* [Task to carry out]: Beginning with the line below that contains "(639, 343) = (345, 221): grey" and ending with the line that contains "camera: 95 degrees left, 5 degrees down", copy every line exactly. Copy nothing else.

[Data items]
──────────────────────────────

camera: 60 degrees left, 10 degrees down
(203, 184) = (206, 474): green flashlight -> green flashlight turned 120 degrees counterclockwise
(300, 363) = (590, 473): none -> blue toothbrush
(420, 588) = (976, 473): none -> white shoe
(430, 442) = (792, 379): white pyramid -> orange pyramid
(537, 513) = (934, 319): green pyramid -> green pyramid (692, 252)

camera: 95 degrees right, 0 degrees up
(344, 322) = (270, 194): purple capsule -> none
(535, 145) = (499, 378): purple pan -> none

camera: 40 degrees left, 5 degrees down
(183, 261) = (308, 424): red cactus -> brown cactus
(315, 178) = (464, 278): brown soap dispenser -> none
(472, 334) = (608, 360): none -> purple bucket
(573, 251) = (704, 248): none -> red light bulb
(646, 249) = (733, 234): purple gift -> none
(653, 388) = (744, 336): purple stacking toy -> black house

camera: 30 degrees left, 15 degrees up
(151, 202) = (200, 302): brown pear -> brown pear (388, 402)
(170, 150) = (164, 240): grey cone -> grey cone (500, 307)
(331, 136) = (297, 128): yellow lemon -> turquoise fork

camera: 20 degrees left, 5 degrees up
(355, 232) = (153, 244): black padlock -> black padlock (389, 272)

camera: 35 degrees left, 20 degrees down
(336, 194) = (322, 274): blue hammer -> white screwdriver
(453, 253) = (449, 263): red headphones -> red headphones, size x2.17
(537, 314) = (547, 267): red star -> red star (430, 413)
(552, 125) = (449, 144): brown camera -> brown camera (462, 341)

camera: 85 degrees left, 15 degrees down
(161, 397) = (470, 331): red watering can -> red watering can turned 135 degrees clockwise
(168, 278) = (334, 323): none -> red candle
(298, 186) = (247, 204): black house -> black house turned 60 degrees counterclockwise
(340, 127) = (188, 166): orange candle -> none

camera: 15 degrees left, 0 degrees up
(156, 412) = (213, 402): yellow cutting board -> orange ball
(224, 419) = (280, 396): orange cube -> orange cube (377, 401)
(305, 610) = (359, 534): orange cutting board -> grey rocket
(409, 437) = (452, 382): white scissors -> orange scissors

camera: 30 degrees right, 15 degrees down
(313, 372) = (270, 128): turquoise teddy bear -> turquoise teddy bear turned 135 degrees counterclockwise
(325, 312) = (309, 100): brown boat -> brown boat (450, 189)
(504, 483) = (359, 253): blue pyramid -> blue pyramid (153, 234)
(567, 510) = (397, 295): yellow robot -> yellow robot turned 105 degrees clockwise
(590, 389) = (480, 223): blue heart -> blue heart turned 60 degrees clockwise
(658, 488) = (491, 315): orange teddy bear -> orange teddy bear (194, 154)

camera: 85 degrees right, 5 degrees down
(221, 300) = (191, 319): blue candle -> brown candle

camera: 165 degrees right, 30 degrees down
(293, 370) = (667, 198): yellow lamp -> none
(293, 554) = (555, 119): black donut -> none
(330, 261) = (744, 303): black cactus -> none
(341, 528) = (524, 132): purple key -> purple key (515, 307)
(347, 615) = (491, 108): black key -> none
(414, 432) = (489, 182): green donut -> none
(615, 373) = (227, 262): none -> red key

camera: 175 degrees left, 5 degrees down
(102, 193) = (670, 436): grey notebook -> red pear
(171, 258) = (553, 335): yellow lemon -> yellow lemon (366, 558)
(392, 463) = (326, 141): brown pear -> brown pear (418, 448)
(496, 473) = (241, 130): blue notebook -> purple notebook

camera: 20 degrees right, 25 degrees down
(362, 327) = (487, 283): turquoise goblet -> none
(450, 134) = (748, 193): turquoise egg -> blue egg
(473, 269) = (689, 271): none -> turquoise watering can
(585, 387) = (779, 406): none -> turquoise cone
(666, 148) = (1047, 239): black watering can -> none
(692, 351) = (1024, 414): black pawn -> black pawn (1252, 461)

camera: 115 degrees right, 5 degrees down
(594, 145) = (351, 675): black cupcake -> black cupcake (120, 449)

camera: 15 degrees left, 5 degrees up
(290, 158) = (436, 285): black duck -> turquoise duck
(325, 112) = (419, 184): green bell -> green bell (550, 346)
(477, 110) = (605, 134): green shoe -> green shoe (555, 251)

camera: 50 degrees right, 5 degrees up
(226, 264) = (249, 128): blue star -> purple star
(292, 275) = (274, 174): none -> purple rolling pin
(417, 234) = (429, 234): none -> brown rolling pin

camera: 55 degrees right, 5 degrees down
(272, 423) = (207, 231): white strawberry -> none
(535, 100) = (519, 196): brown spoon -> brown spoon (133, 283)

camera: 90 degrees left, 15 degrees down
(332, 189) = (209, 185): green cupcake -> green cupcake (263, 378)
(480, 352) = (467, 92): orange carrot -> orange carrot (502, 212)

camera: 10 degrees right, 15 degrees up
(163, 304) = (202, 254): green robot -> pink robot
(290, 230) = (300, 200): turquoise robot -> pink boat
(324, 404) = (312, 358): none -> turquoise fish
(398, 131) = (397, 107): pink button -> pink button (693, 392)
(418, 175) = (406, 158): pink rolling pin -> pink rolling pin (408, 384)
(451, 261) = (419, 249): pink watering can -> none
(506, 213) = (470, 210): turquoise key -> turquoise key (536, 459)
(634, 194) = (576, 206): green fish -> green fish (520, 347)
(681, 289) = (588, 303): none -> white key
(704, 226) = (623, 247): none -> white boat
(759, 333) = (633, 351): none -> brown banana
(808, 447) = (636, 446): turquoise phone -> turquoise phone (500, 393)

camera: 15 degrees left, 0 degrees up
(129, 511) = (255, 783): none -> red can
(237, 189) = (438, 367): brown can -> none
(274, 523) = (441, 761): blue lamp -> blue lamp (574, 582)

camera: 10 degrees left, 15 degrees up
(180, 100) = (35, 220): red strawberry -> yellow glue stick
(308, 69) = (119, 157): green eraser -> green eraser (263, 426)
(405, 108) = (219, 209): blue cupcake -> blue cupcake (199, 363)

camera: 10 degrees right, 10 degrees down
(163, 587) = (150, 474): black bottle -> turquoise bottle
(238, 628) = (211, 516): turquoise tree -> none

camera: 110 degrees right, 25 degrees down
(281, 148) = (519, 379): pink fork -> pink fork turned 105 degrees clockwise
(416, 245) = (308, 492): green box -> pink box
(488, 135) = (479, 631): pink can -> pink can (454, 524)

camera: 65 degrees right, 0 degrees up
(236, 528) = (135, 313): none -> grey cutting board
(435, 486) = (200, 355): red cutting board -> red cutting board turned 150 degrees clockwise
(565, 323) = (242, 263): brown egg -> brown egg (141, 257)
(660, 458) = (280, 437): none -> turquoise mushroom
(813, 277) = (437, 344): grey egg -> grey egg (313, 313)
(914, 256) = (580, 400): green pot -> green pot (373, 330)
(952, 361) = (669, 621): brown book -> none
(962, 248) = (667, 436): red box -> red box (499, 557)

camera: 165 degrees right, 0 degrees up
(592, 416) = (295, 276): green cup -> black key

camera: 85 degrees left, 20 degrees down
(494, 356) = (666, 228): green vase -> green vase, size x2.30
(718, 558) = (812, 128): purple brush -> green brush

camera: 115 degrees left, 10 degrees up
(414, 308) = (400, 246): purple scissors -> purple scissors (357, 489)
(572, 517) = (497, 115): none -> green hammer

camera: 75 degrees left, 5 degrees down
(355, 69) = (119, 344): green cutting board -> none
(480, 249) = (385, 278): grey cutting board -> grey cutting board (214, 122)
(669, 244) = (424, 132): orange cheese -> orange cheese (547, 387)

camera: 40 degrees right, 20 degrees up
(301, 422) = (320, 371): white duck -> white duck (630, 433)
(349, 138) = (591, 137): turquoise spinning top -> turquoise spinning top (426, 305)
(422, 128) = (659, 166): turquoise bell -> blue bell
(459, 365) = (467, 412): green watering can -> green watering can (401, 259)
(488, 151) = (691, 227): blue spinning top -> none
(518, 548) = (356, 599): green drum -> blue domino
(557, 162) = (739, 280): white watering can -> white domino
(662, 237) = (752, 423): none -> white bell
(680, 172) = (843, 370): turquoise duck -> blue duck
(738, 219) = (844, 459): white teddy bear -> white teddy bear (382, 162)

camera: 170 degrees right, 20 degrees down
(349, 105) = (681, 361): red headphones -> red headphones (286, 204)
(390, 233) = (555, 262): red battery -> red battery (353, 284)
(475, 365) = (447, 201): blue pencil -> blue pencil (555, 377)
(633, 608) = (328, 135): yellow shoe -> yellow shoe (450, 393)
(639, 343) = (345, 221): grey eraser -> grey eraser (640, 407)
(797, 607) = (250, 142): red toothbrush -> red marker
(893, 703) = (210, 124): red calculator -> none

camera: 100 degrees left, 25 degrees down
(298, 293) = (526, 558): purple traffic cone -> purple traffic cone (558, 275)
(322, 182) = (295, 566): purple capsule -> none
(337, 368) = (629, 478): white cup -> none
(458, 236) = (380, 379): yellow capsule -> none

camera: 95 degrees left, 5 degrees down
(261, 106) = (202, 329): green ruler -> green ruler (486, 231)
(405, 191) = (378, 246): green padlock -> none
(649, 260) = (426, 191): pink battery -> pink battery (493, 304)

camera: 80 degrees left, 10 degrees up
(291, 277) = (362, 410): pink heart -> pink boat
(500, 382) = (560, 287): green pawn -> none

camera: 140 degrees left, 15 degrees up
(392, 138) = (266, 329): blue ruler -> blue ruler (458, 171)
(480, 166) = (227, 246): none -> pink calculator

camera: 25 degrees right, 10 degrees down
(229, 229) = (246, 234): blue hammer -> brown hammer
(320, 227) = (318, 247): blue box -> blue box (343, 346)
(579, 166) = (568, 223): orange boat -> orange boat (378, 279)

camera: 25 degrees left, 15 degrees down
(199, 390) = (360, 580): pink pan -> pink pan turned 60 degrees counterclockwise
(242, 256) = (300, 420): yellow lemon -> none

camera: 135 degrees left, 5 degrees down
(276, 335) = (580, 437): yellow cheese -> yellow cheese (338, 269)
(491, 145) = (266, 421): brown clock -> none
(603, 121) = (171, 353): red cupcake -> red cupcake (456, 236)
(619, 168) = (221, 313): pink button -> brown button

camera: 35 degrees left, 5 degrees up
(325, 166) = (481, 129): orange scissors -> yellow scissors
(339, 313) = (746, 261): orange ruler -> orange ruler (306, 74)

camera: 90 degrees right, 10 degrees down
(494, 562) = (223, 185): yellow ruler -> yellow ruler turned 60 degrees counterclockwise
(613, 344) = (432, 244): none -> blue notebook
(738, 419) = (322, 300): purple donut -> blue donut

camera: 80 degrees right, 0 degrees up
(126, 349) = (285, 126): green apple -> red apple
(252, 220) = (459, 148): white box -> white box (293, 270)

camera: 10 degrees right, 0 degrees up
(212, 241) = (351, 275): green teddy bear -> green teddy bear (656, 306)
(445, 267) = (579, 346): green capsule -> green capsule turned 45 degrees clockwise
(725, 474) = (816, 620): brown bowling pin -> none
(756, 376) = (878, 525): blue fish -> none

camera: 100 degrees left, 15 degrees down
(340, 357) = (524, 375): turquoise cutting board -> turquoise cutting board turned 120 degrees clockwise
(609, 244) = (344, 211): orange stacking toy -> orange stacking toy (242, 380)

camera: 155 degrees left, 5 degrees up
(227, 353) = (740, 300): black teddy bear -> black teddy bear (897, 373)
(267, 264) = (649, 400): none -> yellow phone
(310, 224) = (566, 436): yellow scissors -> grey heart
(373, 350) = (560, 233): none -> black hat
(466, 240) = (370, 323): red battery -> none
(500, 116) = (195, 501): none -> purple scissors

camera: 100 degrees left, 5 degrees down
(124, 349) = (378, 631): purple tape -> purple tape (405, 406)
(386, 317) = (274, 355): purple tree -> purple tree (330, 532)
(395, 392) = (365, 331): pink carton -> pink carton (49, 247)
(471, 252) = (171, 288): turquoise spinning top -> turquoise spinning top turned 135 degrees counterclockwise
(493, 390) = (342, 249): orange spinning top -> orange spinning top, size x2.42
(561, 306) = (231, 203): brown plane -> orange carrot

──────────────────────────────

* [Task answer]:
(639, 343) = (345, 221): grey eraser -> grey eraser (640, 407)
(797, 607) = (250, 142): red toothbrush -> red marker
(893, 703) = (210, 124): red calculator -> none

camera: 100 degrees left, 25 degrees down
(298, 293) = (526, 558): purple traffic cone -> purple traffic cone (558, 275)
(322, 182) = (295, 566): purple capsule -> none
(337, 368) = (629, 478): white cup -> none
(458, 236) = (380, 379): yellow capsule -> none

camera: 95 degrees left, 5 degrees down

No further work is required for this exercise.